> **Required action**: Copy out every line of the records where the string "bottle" occurs.

> **Provided data**:
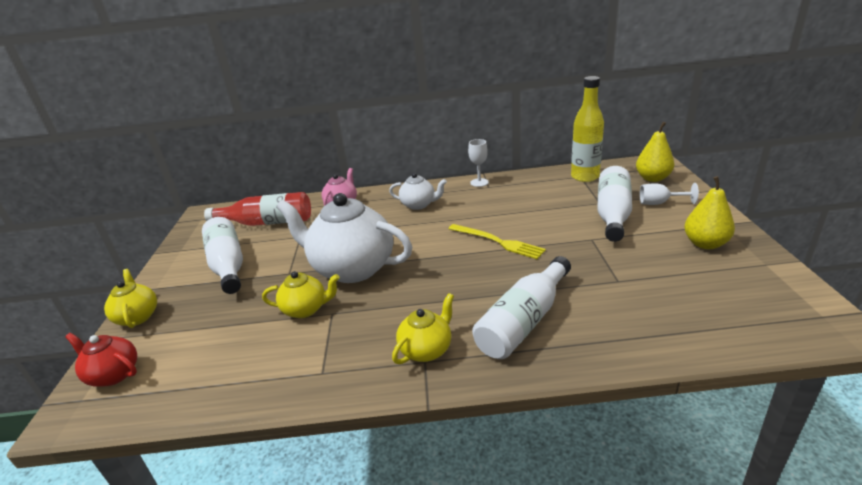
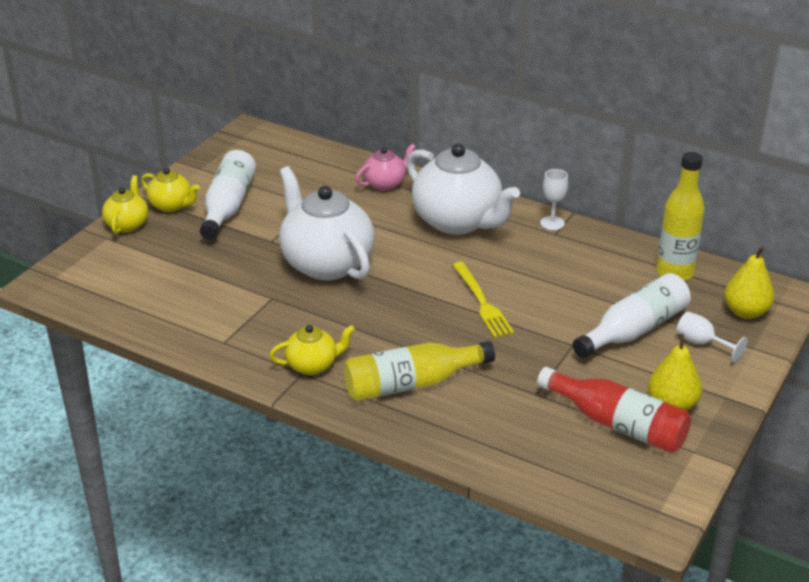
camera: 30 degrees right, 5 degrees up
(113, 374) = (85, 268): red teapot -> none
(267, 222) = (297, 172): red bottle -> red bottle (617, 424)
(306, 309) = (255, 284): yellow teapot -> yellow teapot (171, 205)
(419, 205) = (458, 222): white teapot -> white teapot, size x2.00
(524, 321) = (411, 383): white bottle -> yellow bottle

> **Response area**:
(267, 222) = (297, 172): red bottle -> red bottle (617, 424)
(524, 321) = (411, 383): white bottle -> yellow bottle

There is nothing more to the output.